EXCERPTED RECORDS:
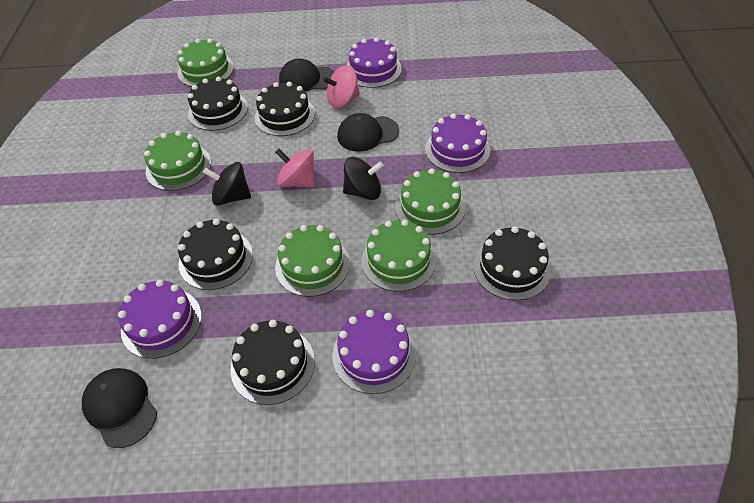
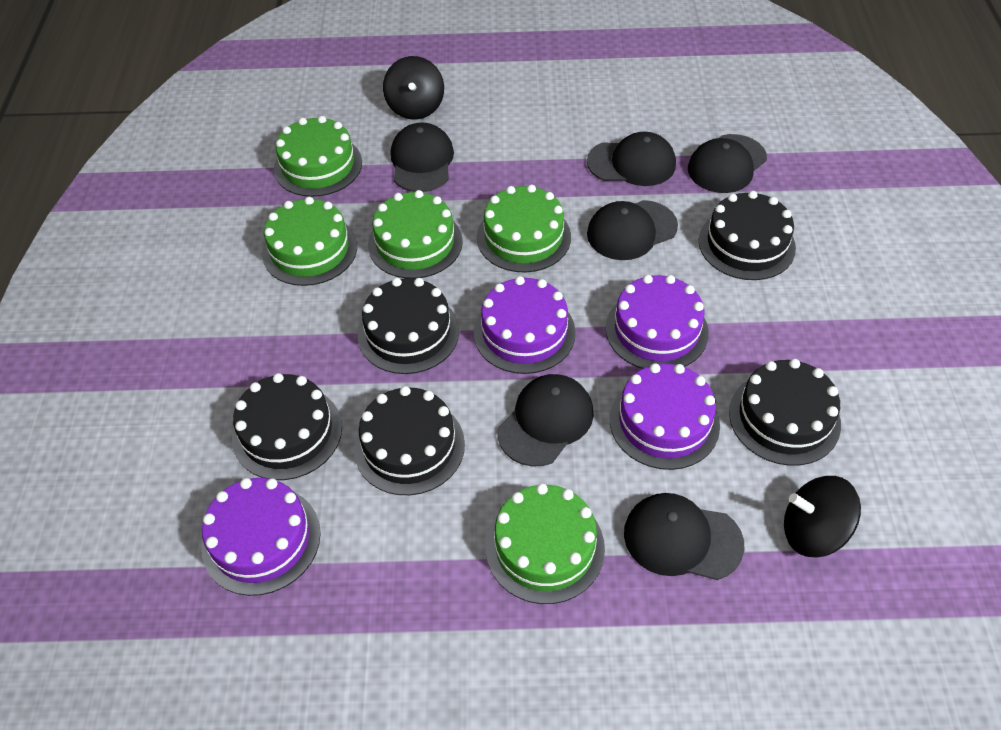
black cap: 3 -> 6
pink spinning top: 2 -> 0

---

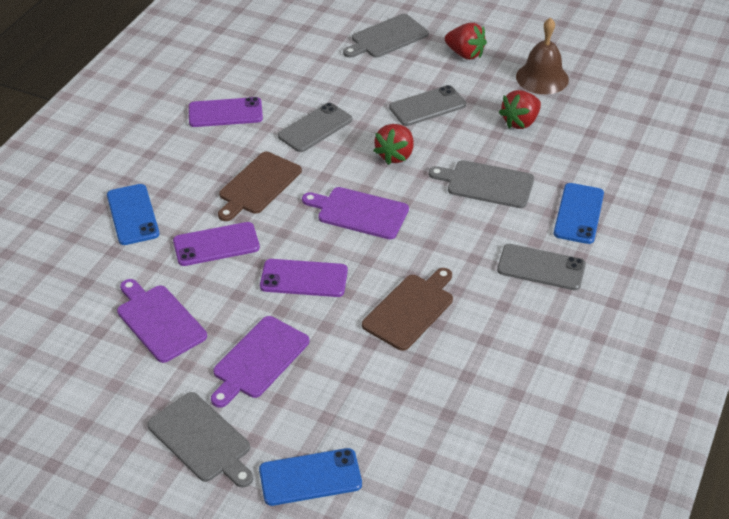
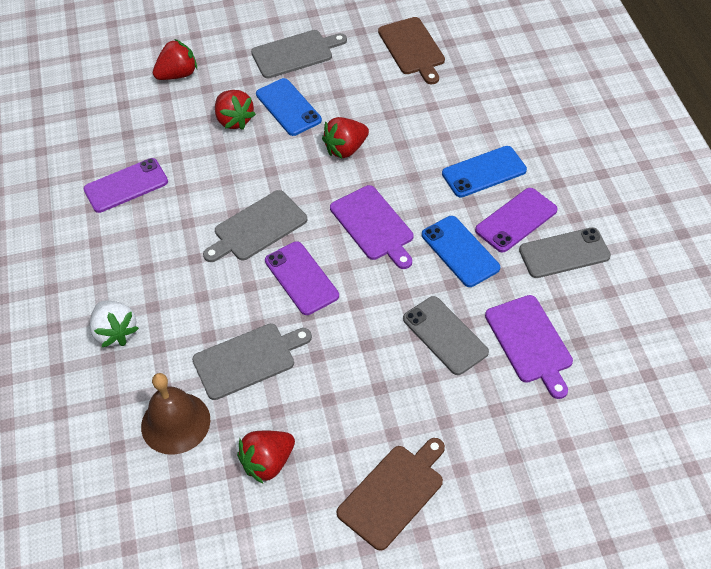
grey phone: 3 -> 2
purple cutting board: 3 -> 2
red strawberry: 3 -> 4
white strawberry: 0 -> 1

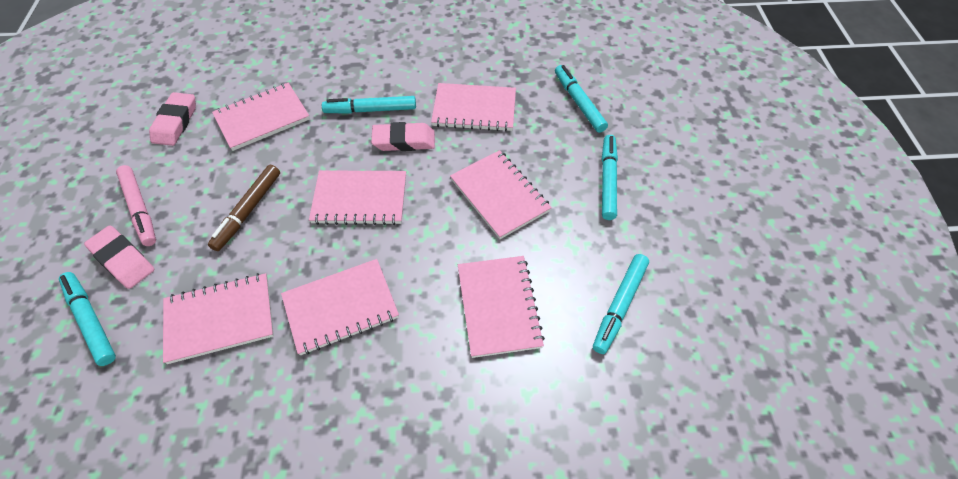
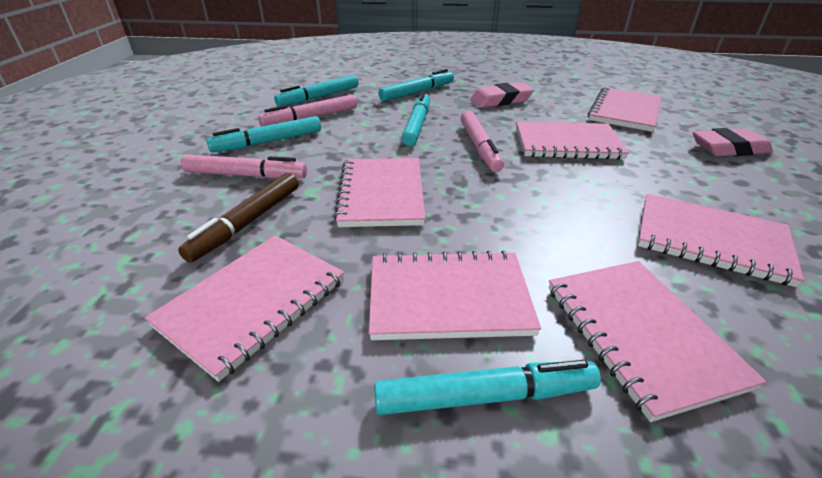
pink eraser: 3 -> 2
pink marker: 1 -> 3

GOAL OF THE EXERCISE: Print, exactly, each line above from the one with "purple cutting board: 3 -> 2" to the one with "pink marker: 1 -> 3", end lines included. Leave pictures out of it.

WRITTEN RESPONSE:
purple cutting board: 3 -> 2
red strawberry: 3 -> 4
white strawberry: 0 -> 1

pink eraser: 3 -> 2
pink marker: 1 -> 3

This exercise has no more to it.